Exercise requirements –
Every record below needs to be set down exactly. Pictures do not belong in the copy.

The records –
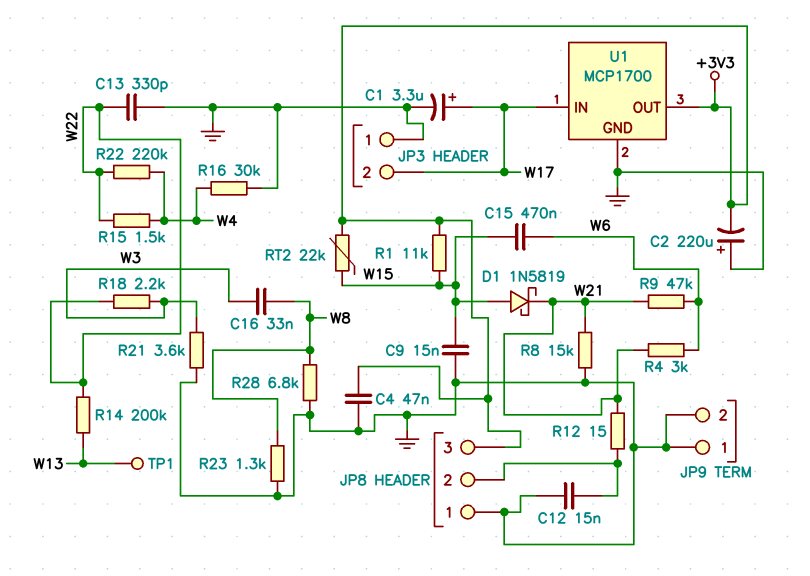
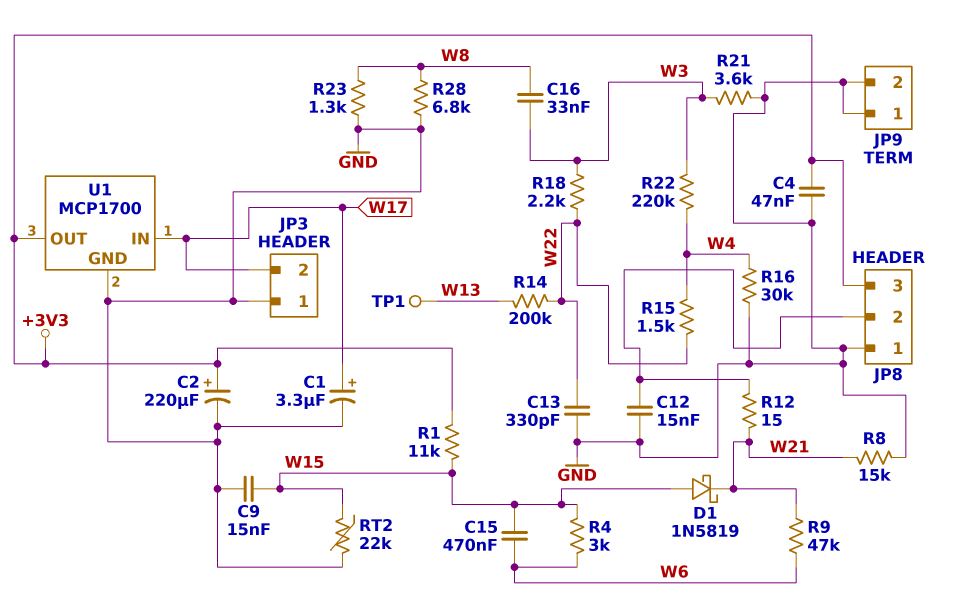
C2: 220uF (plus GND, minus +3V3) -> 220uF (plus +3V3, minus GND)
R4: 3k (W6, W21) -> 3k (W6, W15)
R22: 220k (W4, W22) -> 220k (W3, W4)
RT2: 22k (+3V3, W15) -> 22k (GND, W15)

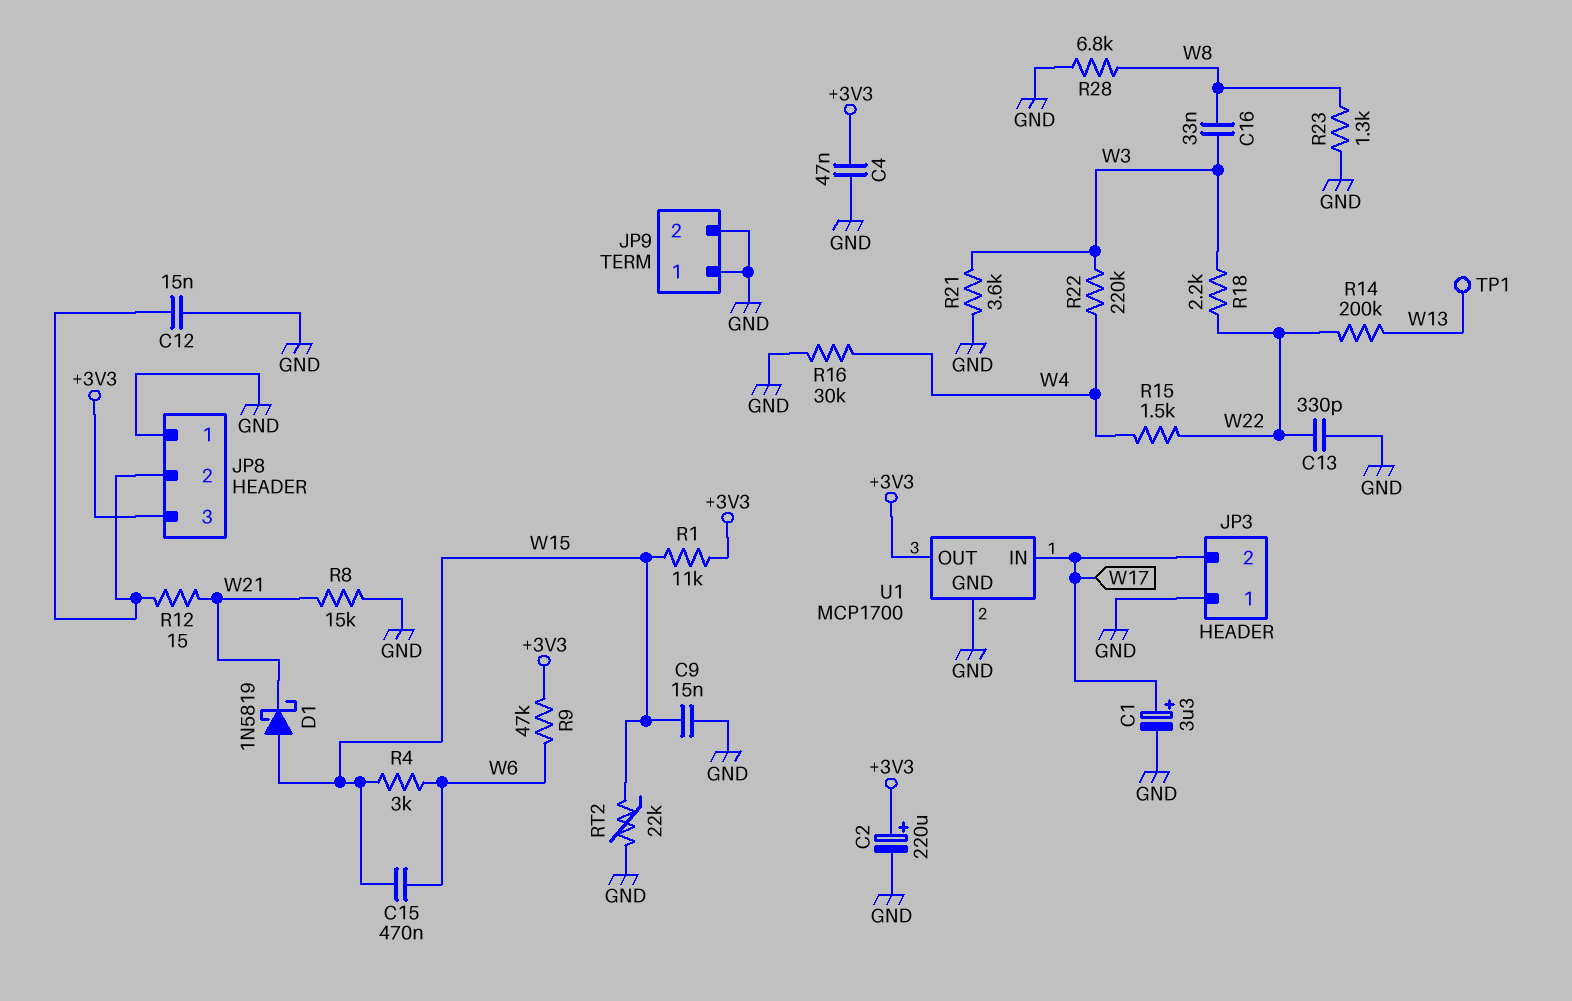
R9: 47k (W6, W21) -> 47k (+3V3, W6)

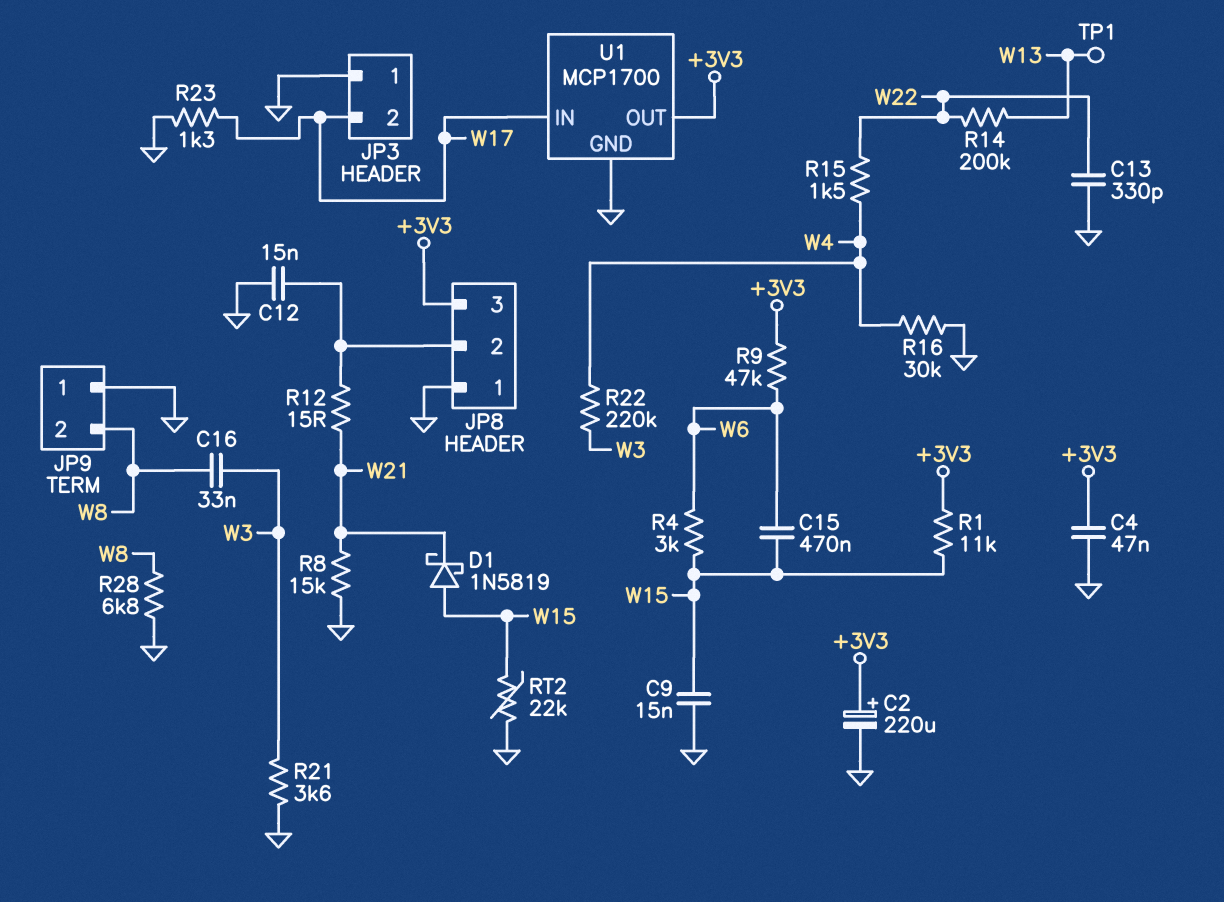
C1: 3.3uF (plus W17, minus GND) -> none
JP9 pin 2: GND -> W8
R18: 2.2k (W3, W22) -> none
R23: 1.3k (GND, W8) -> 1.3k (GND, W17)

Response area –
C2: 220uF (plus GND, minus +3V3) -> 220uF (plus +3V3, minus GND)
R4: 3k (W6, W21) -> 3k (W6, W15)
R22: 220k (W4, W22) -> 220k (W3, W4)
RT2: 22k (+3V3, W15) -> 22k (GND, W15)

R9: 47k (W6, W21) -> 47k (+3V3, W6)

C1: 3.3uF (plus W17, minus GND) -> none
JP9 pin 2: GND -> W8
R18: 2.2k (W3, W22) -> none
R23: 1.3k (GND, W8) -> 1.3k (GND, W17)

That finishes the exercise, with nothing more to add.